====== Source records ======

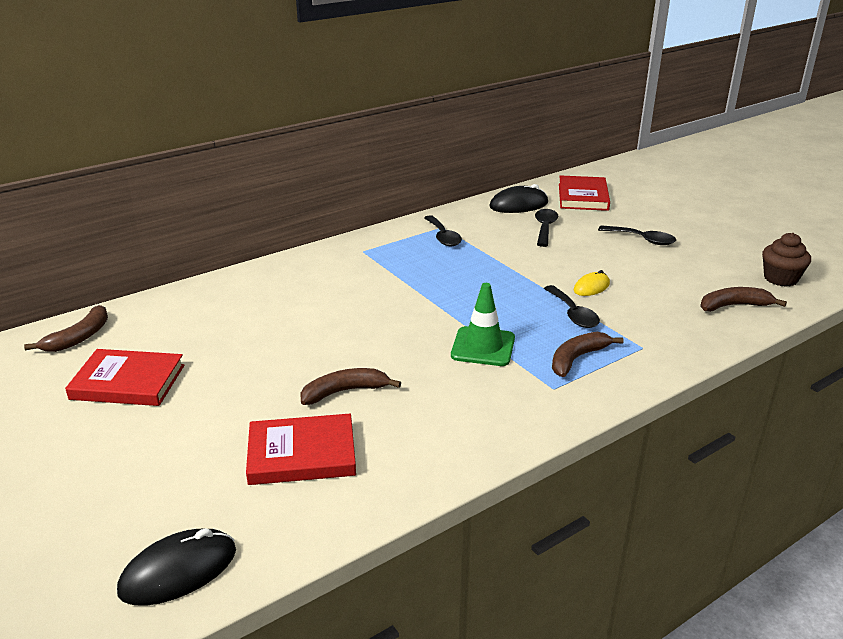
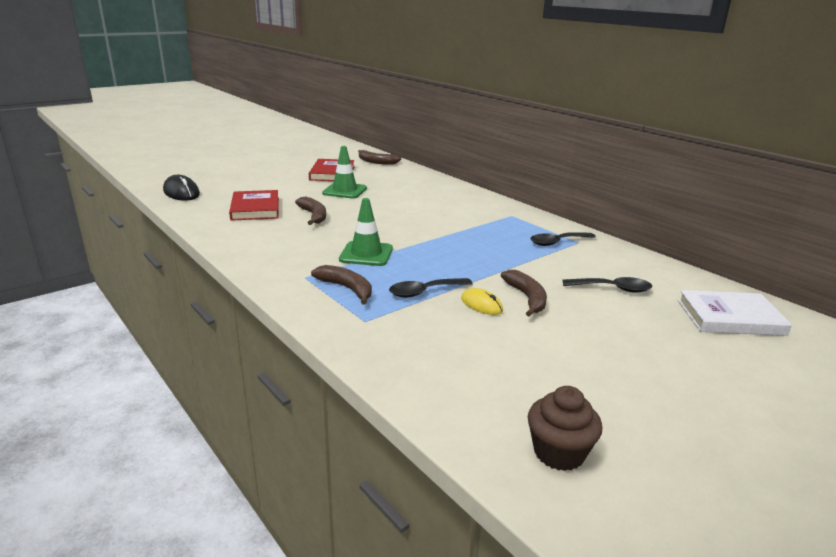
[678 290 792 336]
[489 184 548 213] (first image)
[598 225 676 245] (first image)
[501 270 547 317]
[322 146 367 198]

======

Task statement: Only the line containing "[598 225 676 245] (first image)" and the lines after it, up to and including the last line of the data, should appear in the answer, exactly as written.

Task output:
[598 225 676 245] (first image)
[501 270 547 317]
[322 146 367 198]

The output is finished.